(Image sets with object changes)
==============================
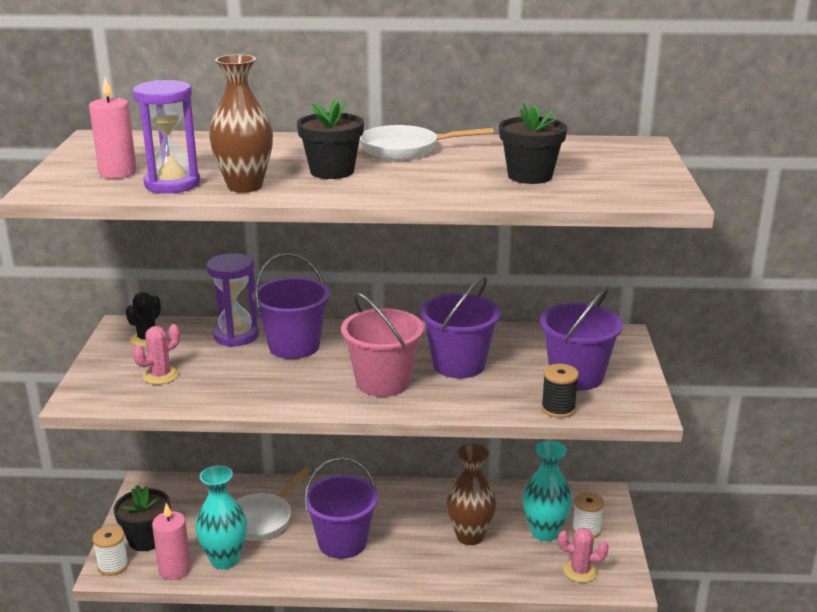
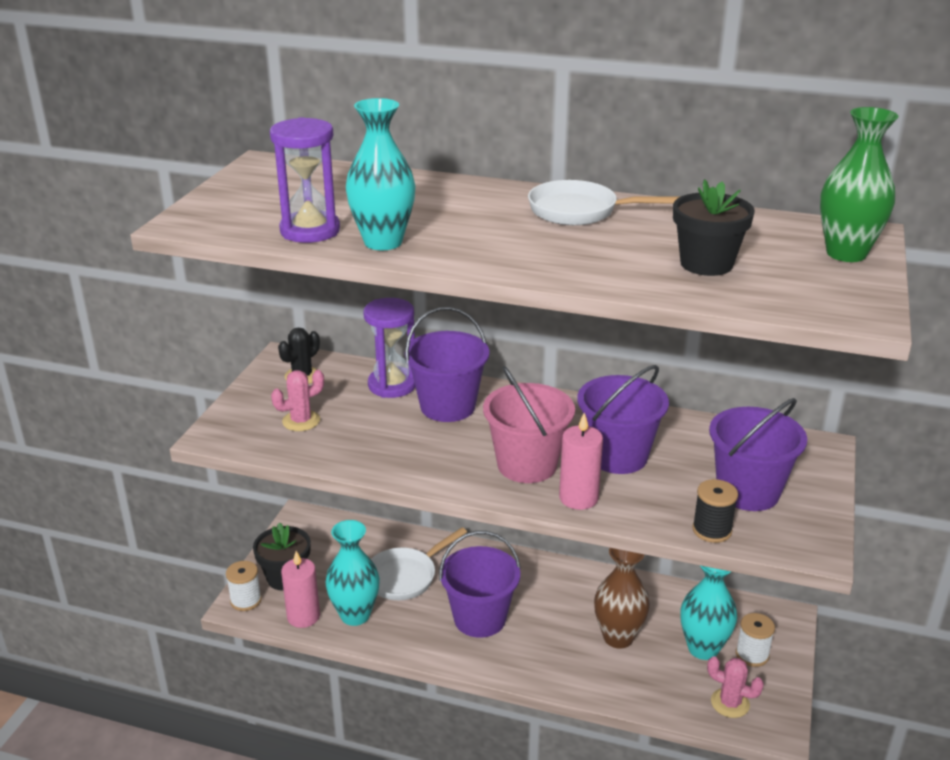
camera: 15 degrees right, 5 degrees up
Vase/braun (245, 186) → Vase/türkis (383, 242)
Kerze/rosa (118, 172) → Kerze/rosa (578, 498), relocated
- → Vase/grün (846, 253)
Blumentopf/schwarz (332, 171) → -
==============================
= What you should do =
Return each line above where the word "Vase" shows up.

= Problem solution =
Vase/braun (245, 186) → Vase/türkis (383, 242)
- → Vase/grün (846, 253)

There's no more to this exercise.